### EXERCISE DIRECTIONS
Go through the lines below, tally those that include the word "Calculator", and give only the tally.

Top of THE INPUT

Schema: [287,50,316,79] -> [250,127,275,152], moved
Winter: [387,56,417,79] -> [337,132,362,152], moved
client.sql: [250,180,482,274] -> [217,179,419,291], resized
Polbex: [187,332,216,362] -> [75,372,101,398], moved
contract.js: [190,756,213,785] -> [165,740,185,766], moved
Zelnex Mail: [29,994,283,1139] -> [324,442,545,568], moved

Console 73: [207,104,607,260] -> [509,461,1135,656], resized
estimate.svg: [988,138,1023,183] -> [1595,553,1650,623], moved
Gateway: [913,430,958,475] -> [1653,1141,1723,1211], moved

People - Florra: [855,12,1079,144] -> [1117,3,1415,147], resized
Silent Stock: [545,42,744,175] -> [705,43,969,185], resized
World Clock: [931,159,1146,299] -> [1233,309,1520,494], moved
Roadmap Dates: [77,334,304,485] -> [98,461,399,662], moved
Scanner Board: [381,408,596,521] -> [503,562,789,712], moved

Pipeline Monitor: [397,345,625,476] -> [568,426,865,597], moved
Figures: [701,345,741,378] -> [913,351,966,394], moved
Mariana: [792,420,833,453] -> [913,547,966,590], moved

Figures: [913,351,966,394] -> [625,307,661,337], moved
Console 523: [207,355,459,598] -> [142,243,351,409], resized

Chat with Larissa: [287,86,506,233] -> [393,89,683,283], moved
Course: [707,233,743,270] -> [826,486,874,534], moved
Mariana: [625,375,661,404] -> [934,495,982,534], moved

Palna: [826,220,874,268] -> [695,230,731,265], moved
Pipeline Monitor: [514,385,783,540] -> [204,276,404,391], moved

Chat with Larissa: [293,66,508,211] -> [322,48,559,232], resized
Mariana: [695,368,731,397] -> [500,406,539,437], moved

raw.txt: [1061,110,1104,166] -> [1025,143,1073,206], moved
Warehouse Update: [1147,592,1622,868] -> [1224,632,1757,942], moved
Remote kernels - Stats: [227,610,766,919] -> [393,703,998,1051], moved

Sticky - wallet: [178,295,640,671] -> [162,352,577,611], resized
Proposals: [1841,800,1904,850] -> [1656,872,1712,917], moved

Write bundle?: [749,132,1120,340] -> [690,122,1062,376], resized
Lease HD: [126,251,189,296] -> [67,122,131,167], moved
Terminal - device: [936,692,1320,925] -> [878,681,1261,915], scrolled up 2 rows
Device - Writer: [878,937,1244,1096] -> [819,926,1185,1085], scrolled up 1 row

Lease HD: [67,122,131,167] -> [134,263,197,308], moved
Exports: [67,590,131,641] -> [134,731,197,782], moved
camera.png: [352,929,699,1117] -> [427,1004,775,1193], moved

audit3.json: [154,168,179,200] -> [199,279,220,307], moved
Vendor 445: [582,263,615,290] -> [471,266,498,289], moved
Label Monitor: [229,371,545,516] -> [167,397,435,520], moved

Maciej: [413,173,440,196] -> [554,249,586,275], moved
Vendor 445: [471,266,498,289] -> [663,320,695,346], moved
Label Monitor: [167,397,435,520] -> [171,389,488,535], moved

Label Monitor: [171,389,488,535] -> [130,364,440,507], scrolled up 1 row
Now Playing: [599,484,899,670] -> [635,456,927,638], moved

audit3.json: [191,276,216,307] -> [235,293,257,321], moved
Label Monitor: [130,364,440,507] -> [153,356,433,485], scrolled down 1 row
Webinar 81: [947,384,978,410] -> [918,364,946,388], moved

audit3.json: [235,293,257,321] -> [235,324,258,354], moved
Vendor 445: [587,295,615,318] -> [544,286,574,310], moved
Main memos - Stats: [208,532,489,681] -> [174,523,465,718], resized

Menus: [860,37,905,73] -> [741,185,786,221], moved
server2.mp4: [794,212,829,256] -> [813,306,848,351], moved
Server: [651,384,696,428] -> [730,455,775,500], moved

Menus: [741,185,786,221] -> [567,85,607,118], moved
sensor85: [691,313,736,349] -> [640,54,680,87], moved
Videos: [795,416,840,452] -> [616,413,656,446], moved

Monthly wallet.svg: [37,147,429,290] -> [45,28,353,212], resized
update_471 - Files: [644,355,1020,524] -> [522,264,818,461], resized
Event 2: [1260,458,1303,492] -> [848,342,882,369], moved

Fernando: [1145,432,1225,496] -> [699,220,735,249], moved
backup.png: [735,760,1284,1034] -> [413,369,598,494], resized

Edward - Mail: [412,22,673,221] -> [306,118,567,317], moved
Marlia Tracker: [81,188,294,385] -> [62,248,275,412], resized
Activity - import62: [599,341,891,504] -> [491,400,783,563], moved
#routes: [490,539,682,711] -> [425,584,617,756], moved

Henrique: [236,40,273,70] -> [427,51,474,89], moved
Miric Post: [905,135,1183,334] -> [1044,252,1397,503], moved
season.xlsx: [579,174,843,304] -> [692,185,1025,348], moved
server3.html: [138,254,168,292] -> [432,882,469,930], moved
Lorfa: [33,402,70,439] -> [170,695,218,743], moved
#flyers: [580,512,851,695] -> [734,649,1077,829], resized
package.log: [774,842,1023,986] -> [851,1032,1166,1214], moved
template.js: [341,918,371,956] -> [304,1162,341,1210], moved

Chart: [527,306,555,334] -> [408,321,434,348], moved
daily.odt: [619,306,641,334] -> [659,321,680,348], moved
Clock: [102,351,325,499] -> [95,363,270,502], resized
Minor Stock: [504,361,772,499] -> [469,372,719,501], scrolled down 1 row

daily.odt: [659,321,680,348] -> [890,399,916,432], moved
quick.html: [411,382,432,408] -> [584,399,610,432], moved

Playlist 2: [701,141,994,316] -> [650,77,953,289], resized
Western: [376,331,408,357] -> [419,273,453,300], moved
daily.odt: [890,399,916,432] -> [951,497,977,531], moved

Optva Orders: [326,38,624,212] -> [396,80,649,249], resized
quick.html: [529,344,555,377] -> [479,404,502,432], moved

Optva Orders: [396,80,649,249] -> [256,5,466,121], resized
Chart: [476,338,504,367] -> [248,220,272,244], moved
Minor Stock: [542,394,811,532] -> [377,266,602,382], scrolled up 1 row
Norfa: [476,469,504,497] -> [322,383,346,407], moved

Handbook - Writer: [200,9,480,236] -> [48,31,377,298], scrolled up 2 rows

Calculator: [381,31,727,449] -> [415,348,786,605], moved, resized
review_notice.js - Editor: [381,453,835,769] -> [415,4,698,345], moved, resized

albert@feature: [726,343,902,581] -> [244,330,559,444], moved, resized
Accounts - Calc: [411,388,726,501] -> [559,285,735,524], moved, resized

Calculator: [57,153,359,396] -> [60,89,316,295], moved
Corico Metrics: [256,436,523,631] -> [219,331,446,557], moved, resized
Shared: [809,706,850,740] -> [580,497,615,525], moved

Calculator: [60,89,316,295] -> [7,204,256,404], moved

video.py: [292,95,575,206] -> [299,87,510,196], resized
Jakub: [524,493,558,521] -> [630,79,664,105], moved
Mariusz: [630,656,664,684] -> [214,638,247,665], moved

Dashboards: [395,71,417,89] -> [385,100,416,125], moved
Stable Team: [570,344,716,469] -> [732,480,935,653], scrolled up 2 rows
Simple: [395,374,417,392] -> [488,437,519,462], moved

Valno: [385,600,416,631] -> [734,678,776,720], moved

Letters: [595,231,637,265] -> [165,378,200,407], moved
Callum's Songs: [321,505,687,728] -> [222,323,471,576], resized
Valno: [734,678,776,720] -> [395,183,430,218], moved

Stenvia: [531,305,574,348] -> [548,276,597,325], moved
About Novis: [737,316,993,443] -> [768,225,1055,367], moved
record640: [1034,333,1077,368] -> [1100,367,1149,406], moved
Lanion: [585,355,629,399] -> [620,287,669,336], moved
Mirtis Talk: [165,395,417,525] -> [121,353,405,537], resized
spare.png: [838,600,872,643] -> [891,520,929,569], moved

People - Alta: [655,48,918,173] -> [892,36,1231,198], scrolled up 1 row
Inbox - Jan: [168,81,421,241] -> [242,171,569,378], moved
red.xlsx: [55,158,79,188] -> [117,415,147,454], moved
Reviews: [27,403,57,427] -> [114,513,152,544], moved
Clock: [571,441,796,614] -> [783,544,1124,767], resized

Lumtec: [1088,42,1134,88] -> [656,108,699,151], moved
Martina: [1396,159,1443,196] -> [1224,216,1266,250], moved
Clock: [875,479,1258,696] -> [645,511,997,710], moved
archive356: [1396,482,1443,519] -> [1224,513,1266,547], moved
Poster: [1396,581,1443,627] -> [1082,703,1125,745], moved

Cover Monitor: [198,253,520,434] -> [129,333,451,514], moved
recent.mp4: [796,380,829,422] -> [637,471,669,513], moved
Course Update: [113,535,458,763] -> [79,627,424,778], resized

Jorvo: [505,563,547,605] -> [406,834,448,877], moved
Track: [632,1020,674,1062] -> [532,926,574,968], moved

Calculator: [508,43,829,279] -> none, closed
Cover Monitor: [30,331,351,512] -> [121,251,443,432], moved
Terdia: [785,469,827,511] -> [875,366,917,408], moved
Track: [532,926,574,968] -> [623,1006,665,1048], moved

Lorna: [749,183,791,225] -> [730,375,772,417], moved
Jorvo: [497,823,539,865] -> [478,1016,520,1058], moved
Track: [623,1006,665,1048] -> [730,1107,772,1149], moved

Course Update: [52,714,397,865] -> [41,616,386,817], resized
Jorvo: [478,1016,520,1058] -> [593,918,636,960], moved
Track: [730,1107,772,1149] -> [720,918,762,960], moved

Bottom of THE INPUT

### COMPLETED EXERCISE
4